The task :: The line containing "R5: 5.1k (EN, EN_N) -> 11k (EN, EN_N)" marks where copying starts, so set down that line and each one after it exactly, through the end of the records.

Records shown ::
———

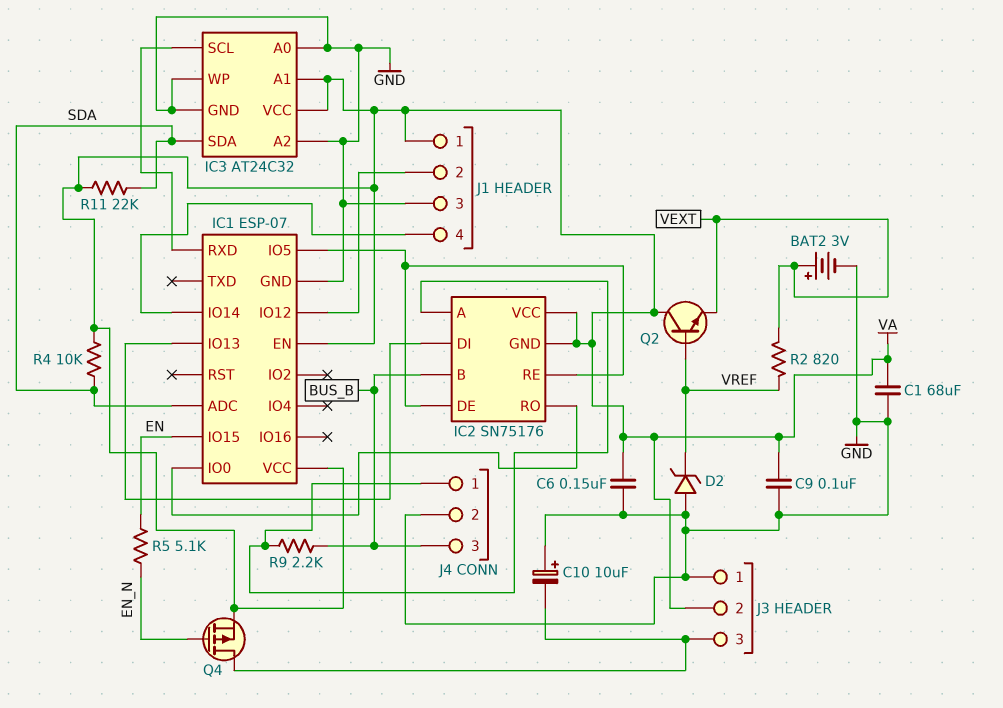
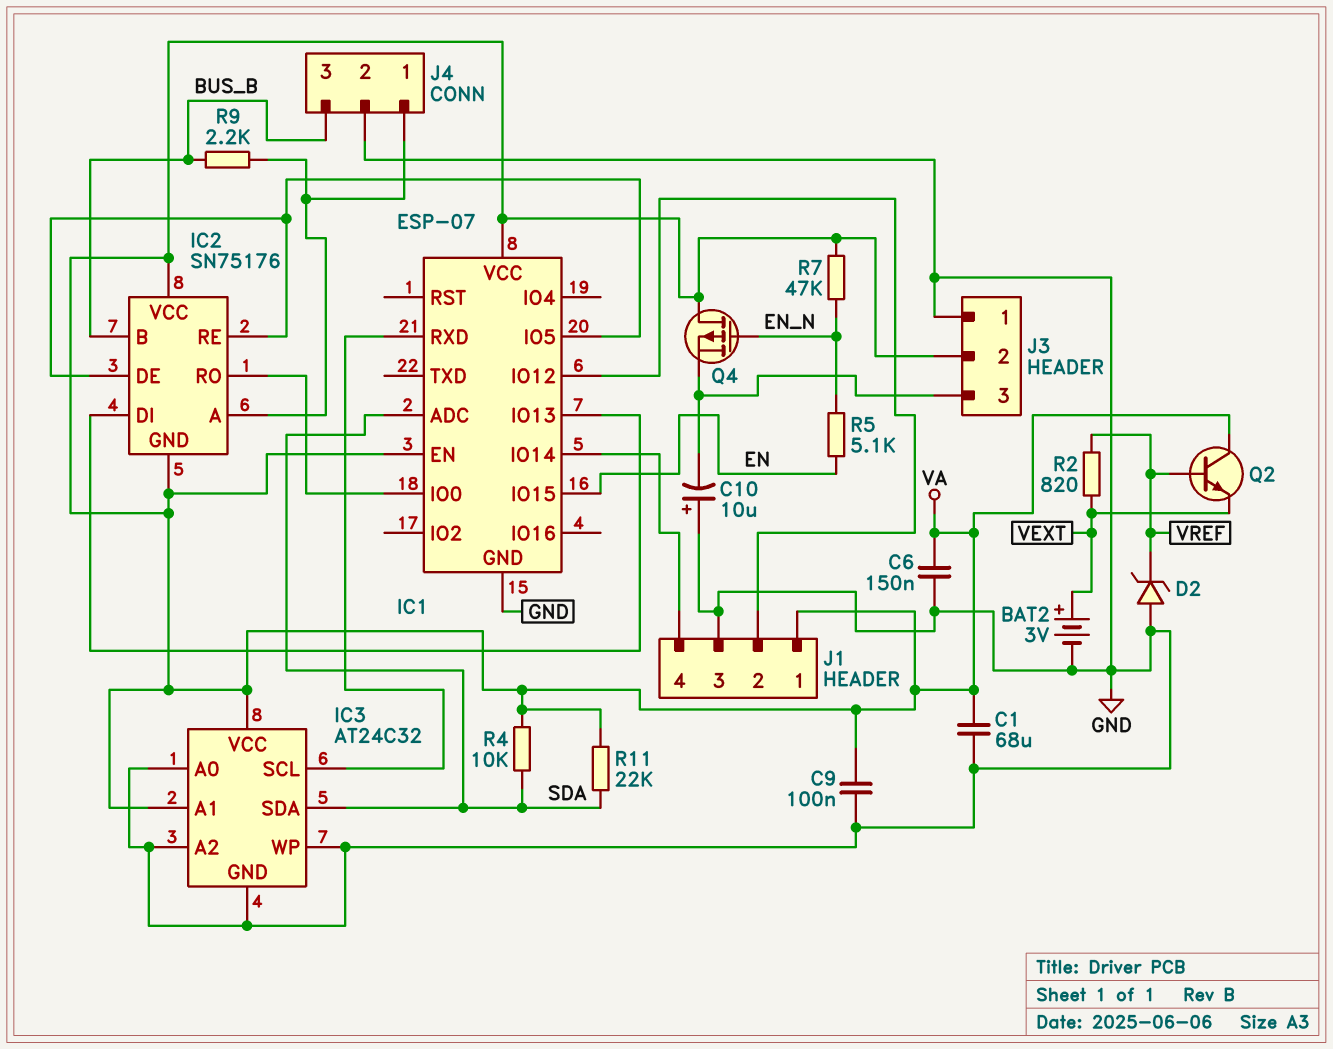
Q4: PMOS (G EN_N, D J3/3, S VA) -> PMOS (G EN_N, D VA, S J3/3)
R7: none -> 47k (EN_N, VA)

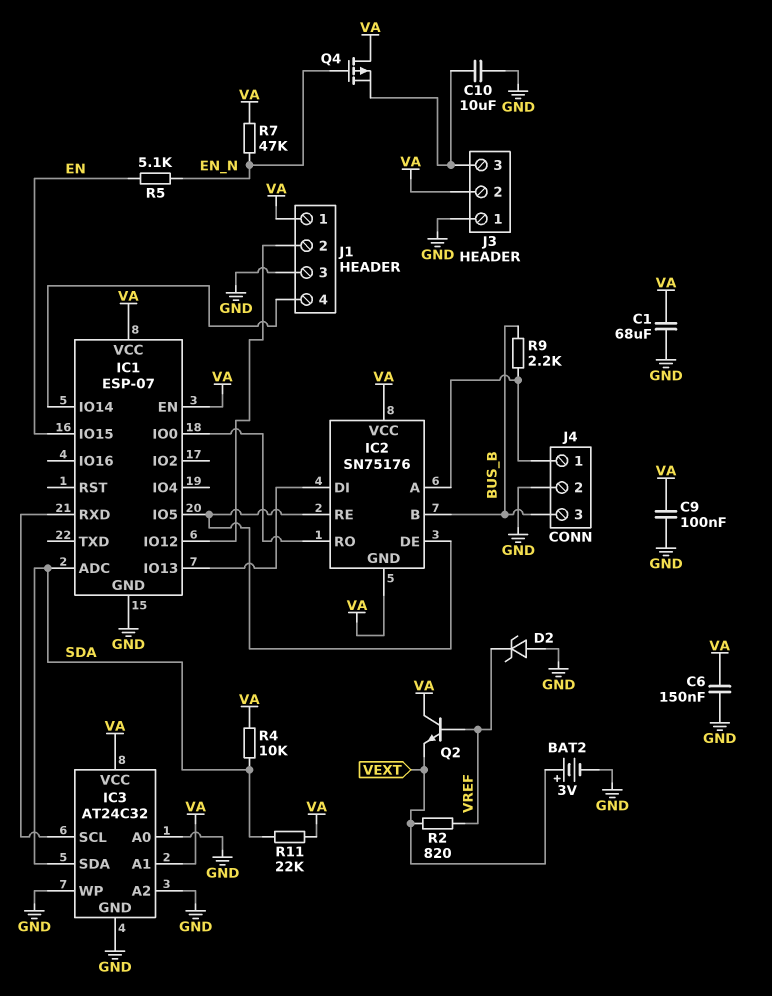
C10: 10uF (plus GND, minus J3/3) -> 10uF (GND, J3/3)

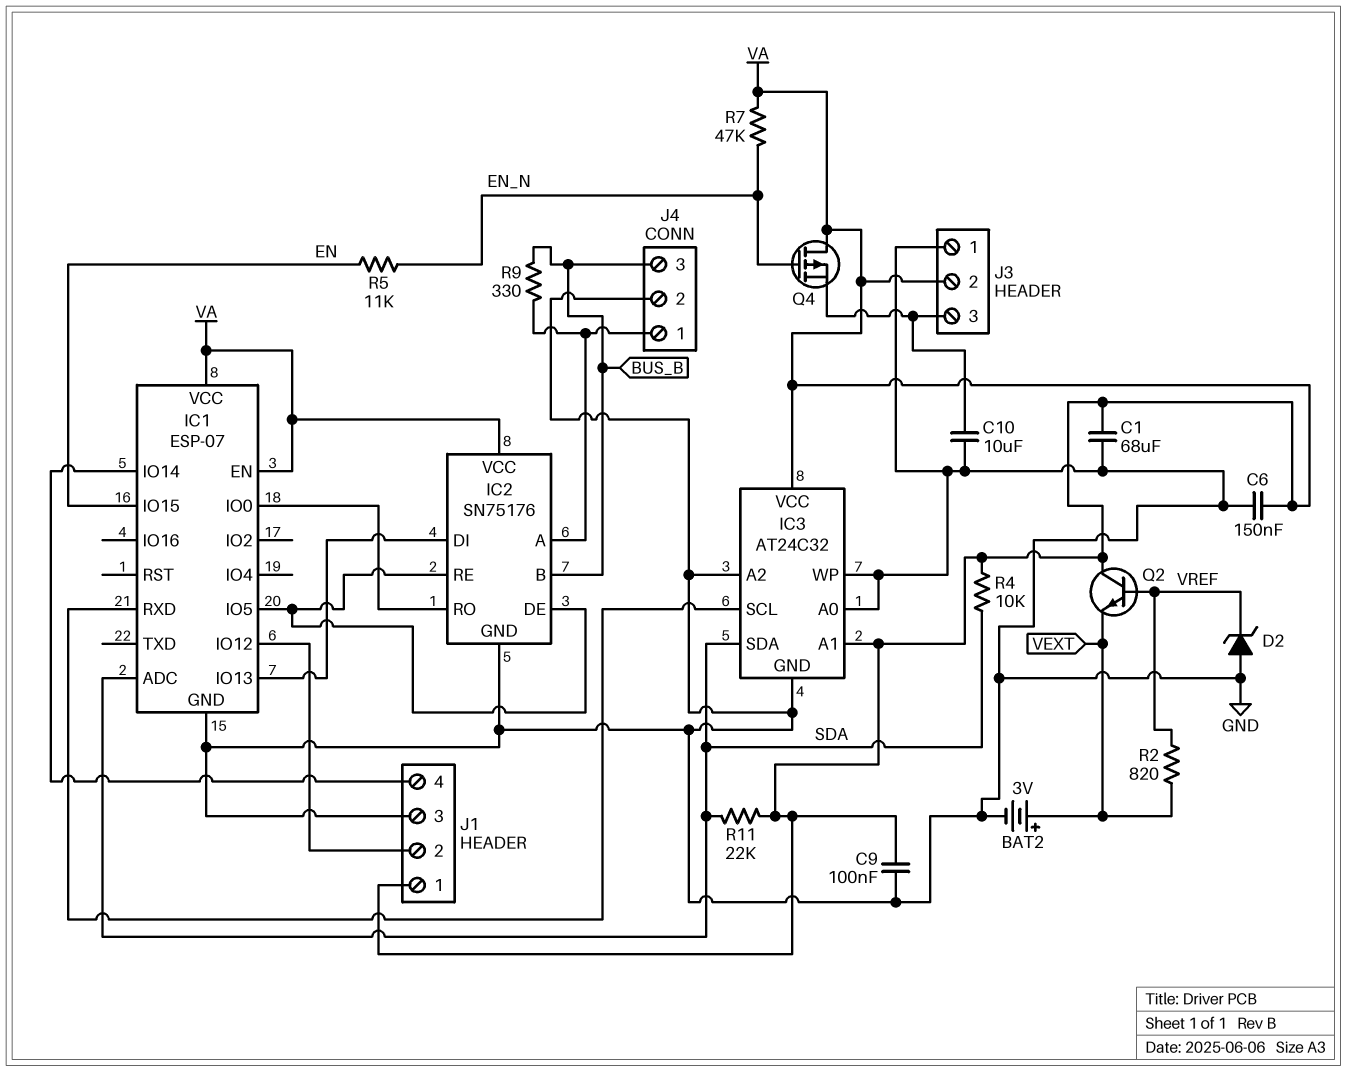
IC2 pin GND: VA -> GND
R5: 5.1k (EN, EN_N) -> 11k (EN, EN_N)
R9: 2.2k (BUS_B, IC2/A) -> 330 (BUS_B, IC2/A)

———

Your solution ::
R5: 5.1k (EN, EN_N) -> 11k (EN, EN_N)
R9: 2.2k (BUS_B, IC2/A) -> 330 (BUS_B, IC2/A)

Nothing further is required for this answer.